[WHAT NEEDS TO BE DONE]
The line that contains "blue slope I3:I5" and all lines following it to the end of the data below: set these down exactly, and nothing besides.
* * *
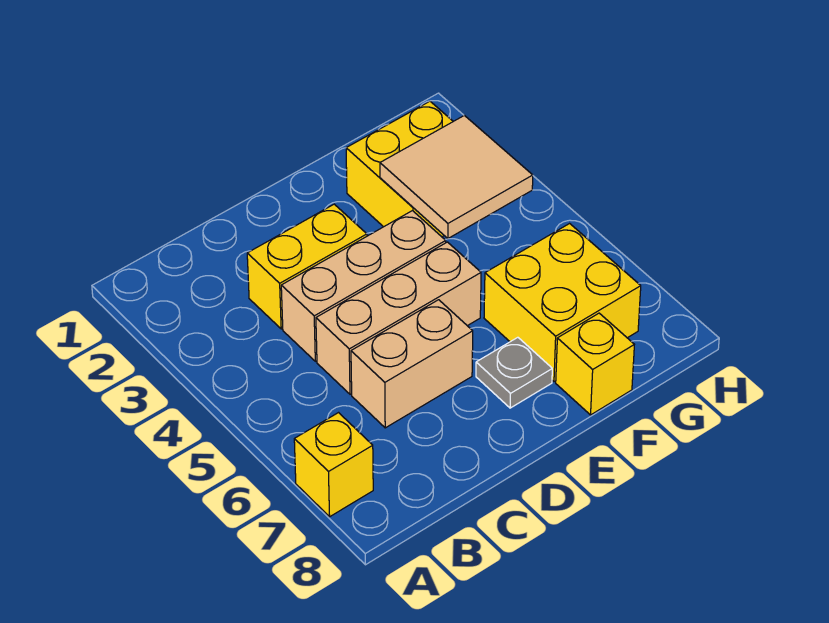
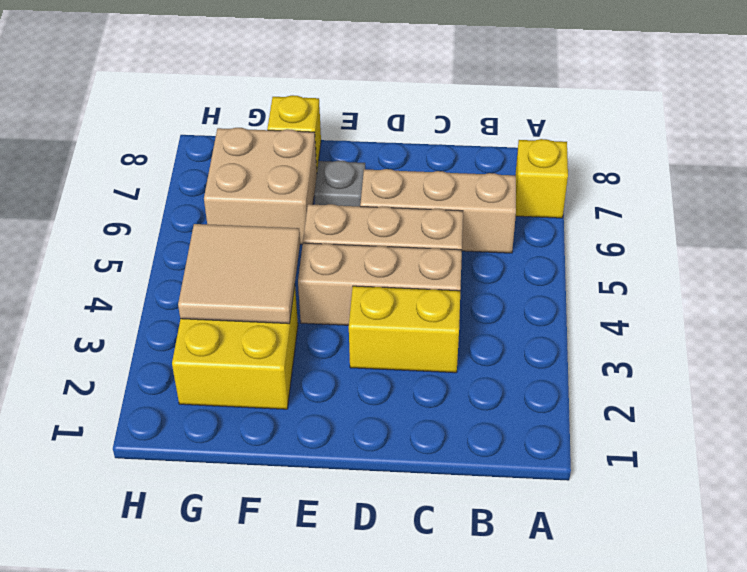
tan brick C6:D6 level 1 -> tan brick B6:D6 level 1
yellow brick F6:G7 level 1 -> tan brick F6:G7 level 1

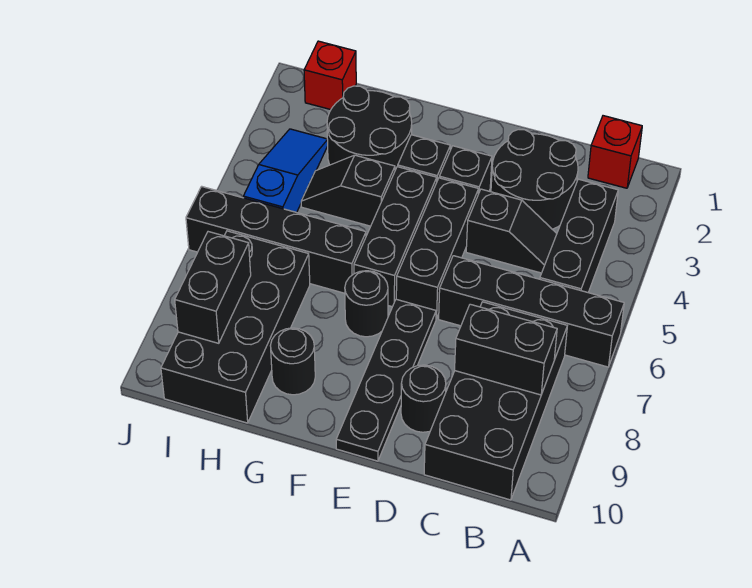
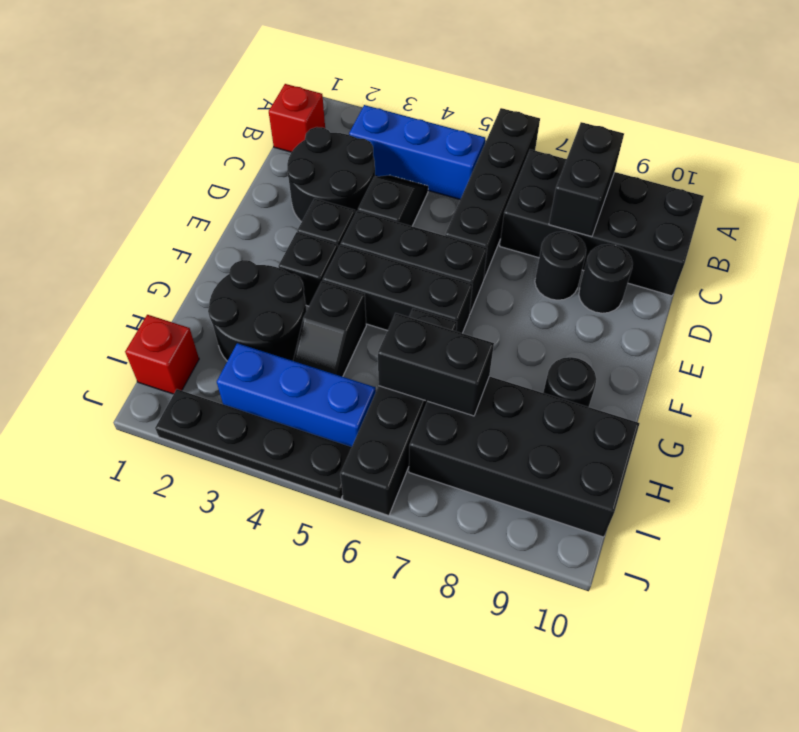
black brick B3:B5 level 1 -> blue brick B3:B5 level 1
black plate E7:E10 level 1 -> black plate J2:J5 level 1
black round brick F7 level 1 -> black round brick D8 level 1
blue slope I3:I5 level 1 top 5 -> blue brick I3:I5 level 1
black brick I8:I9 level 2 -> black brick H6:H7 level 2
* * *
[ANSWER TO THIS PROBLEM]
blue slope I3:I5 level 1 top 5 -> blue brick I3:I5 level 1
black brick I8:I9 level 2 -> black brick H6:H7 level 2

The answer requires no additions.